(INSTRUCTIONS TO FOLLOW): Lines, not repeats, are what count: give the number of lines below that hold "plate", and nothing more.

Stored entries
Segment Open

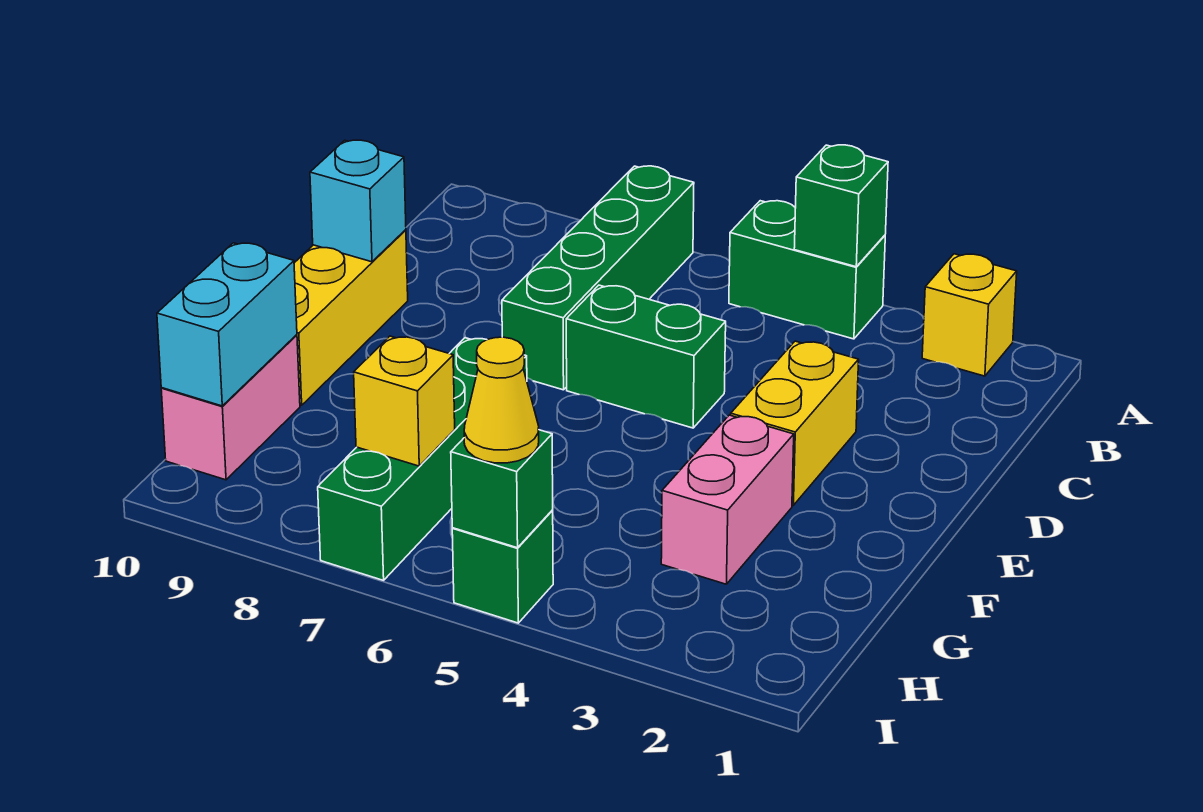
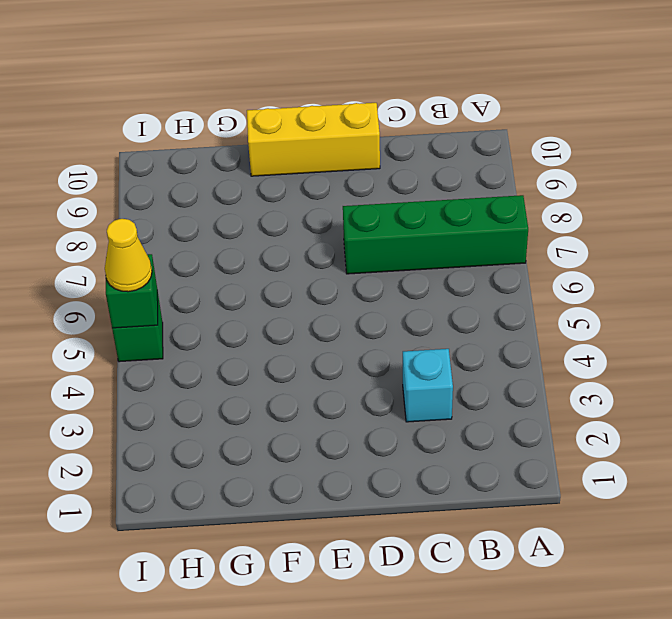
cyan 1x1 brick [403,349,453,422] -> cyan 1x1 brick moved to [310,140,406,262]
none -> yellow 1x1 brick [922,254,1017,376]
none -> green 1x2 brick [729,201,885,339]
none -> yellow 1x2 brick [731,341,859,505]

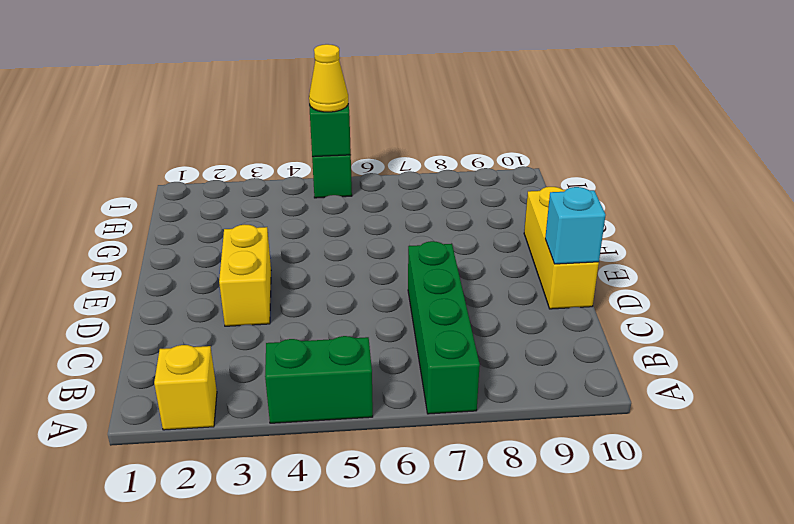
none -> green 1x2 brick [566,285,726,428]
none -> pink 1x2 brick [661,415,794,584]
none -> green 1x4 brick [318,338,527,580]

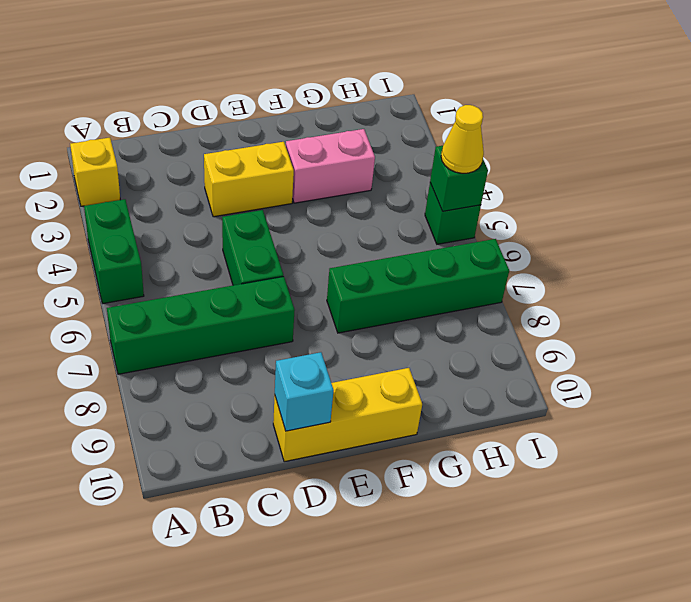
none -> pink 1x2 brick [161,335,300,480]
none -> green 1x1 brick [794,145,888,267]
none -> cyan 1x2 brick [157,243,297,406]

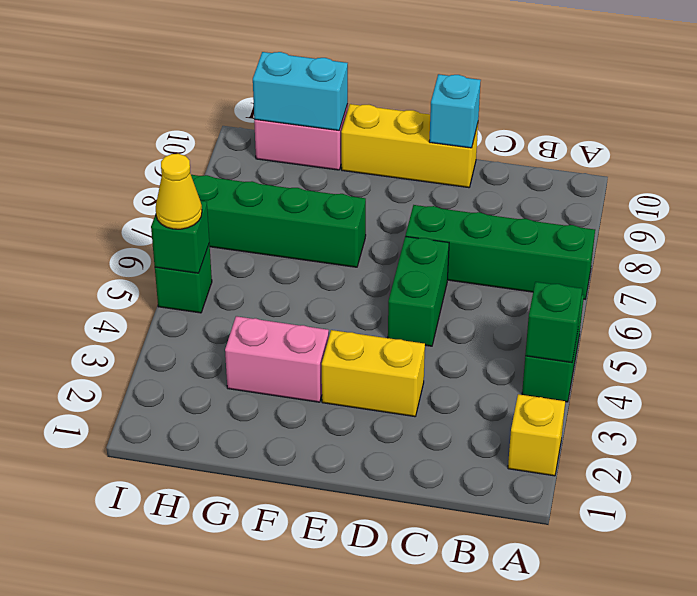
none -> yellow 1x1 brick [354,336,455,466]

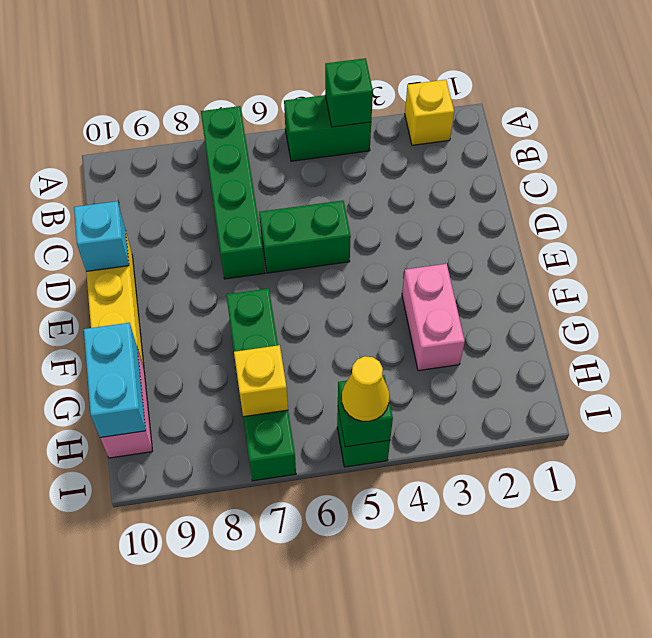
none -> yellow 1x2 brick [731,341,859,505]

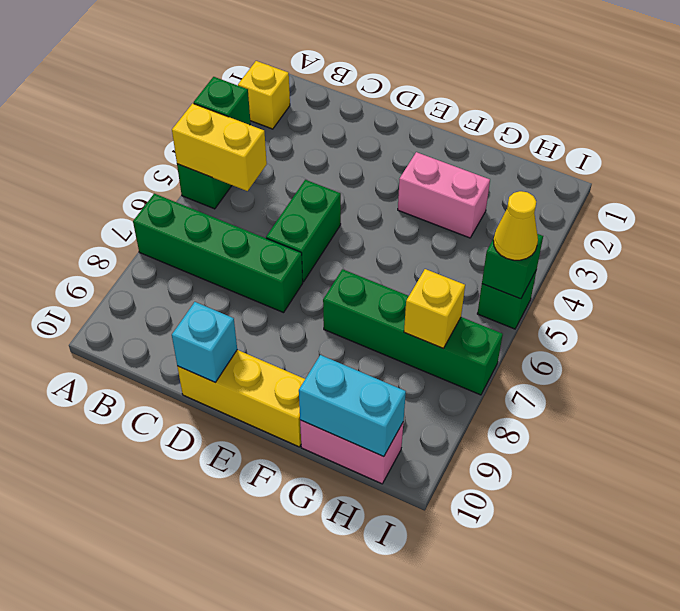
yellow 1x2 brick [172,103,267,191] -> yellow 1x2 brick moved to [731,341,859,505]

Segment Closed
Segment Open

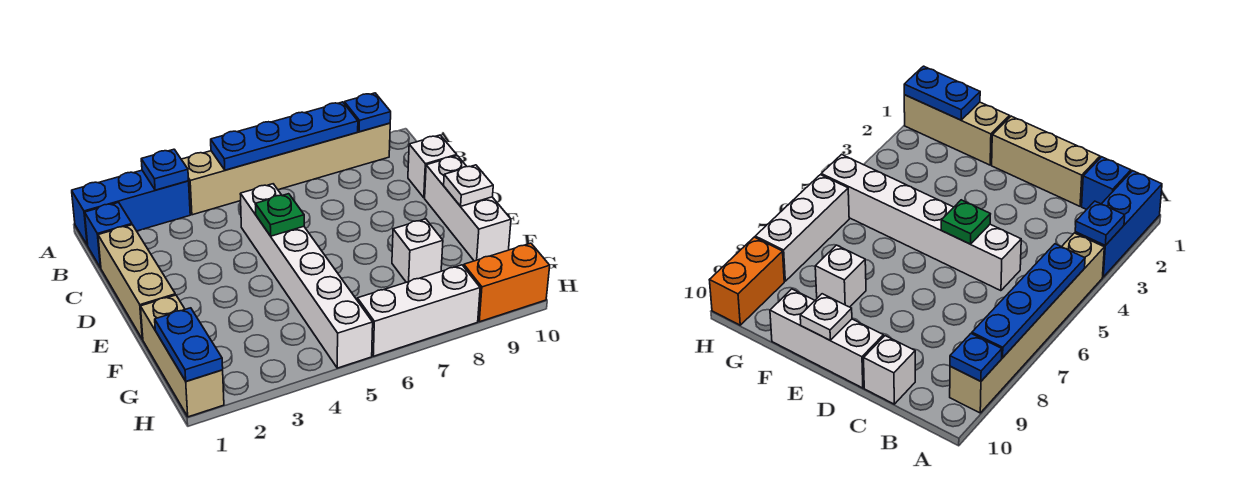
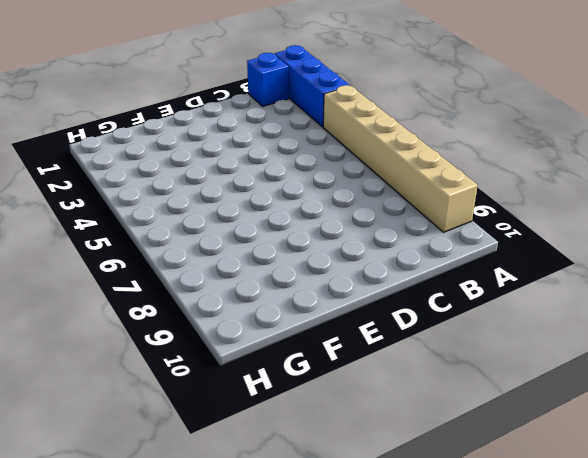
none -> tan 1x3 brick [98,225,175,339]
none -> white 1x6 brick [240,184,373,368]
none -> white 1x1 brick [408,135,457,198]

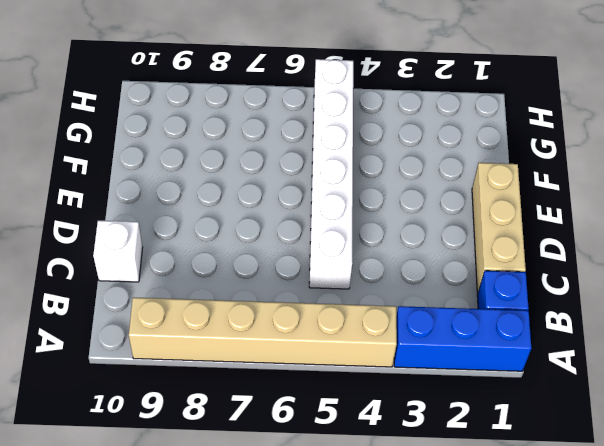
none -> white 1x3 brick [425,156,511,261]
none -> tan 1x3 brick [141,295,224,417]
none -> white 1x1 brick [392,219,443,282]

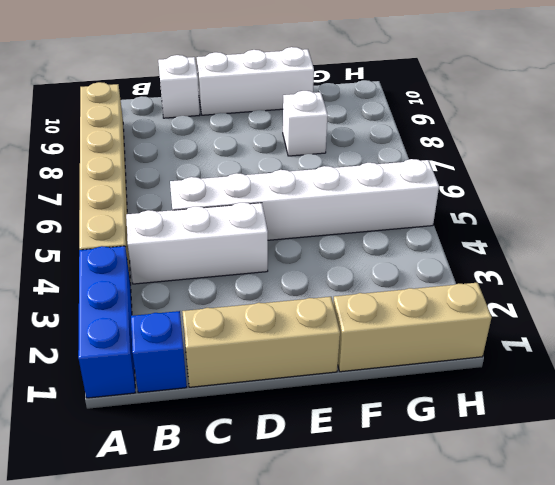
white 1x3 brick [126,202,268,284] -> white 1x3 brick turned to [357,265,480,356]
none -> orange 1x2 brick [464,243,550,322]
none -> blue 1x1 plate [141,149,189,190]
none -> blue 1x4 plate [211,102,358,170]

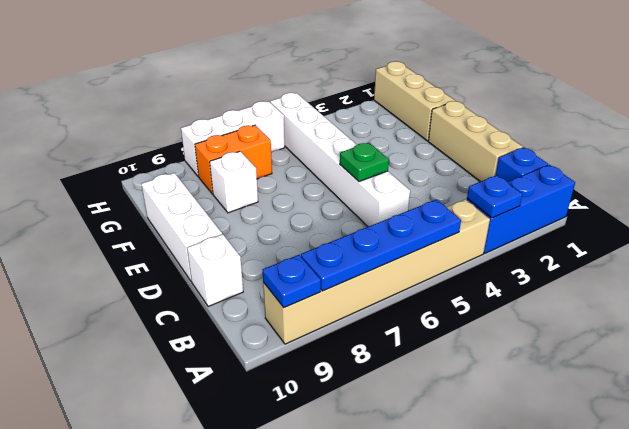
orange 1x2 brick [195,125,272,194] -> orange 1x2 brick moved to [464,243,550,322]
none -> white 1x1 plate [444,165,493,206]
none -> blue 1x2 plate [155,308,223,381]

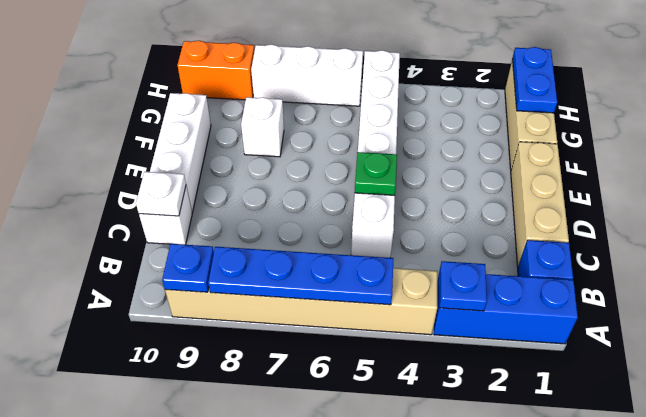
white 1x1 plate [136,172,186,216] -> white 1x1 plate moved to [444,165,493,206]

Segment Closed
Segment Open

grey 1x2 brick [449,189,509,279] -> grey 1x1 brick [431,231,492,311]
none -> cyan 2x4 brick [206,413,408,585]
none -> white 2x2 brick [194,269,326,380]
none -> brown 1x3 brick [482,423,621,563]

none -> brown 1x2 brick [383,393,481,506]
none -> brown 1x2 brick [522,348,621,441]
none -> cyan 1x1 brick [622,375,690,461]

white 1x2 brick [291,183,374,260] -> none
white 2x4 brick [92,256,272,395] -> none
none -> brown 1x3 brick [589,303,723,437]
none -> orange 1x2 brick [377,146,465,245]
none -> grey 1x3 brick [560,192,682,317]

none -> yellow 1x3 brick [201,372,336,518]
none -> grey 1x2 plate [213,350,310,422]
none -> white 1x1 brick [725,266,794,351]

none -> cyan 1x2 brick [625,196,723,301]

Segment Closed

(SOLUTION FOR THIS EXERCISE): 6